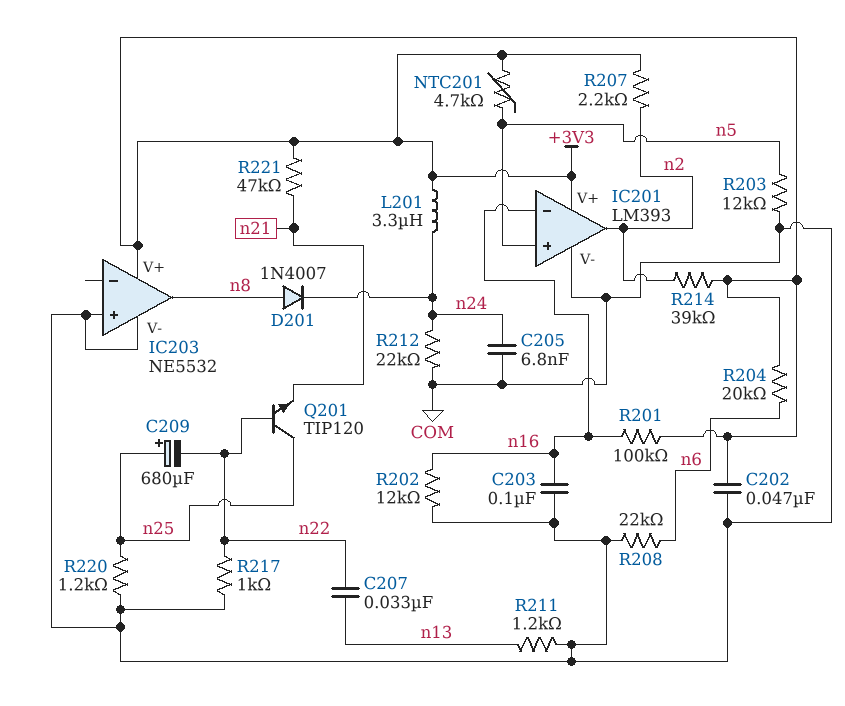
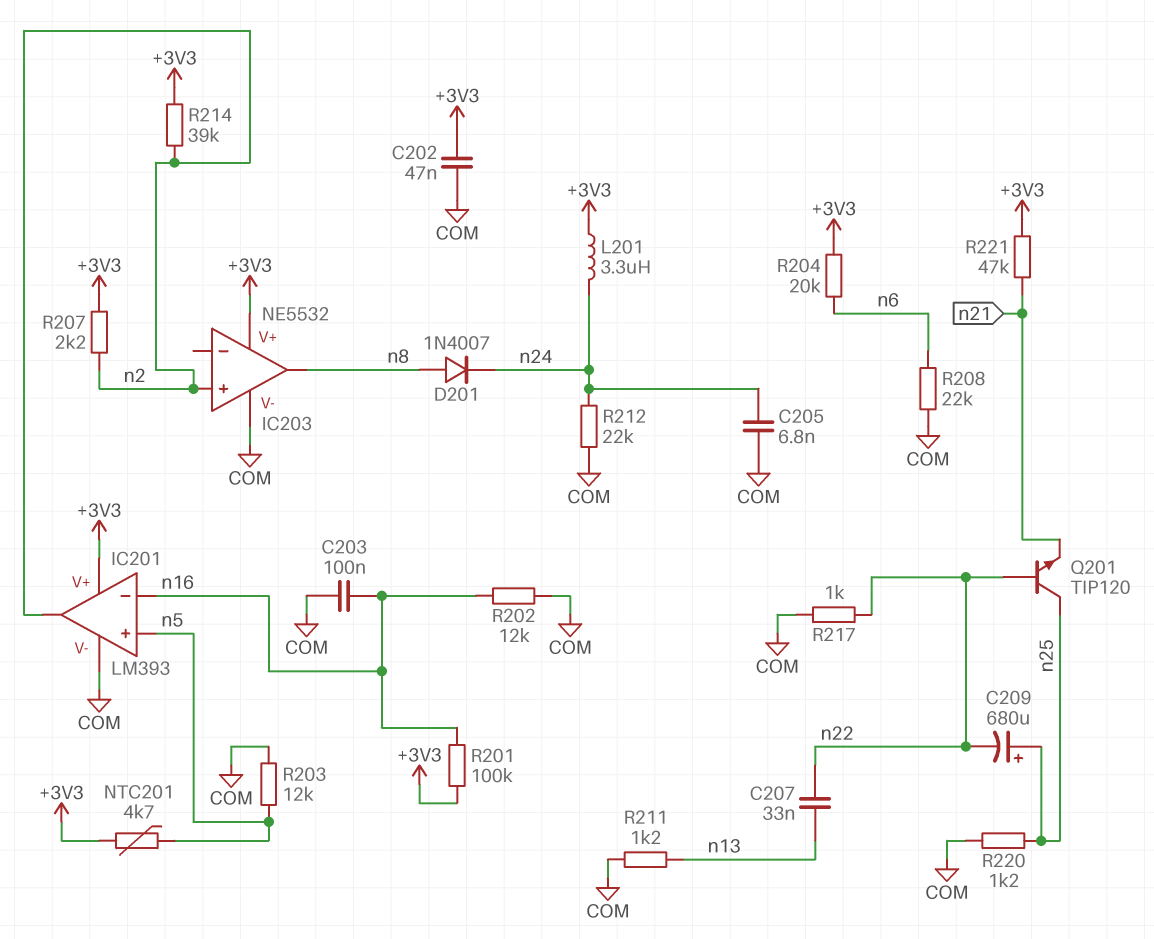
IC203 pin in+: COM -> n2

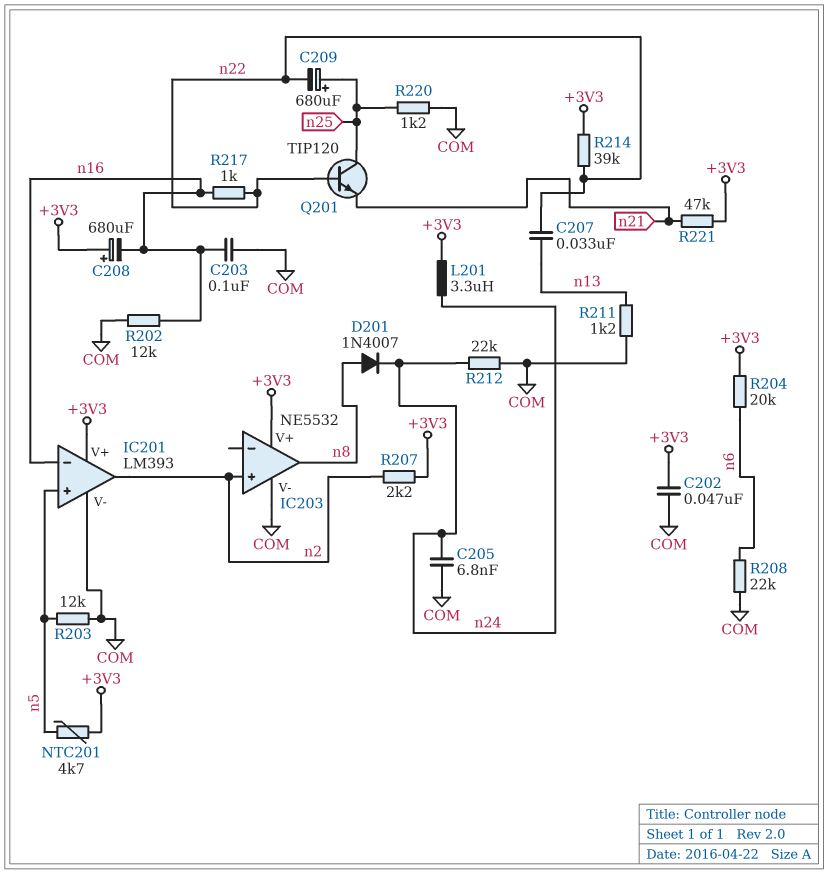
C208: none -> 680uF (plus +3V3, minus n16)
R201: 100k (+3V3, n16) -> none
R214: 39k (+3V3, n2) -> 39k (+3V3, n22)
R217: 1k (COM, n22) -> 1k (n16, n22)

» **ACTIVITY**:
Among the lines above, which hold the word "none"? Report each one.

» **YOUR SOLUTION**:
C208: none -> 680uF (plus +3V3, minus n16)
R201: 100k (+3V3, n16) -> none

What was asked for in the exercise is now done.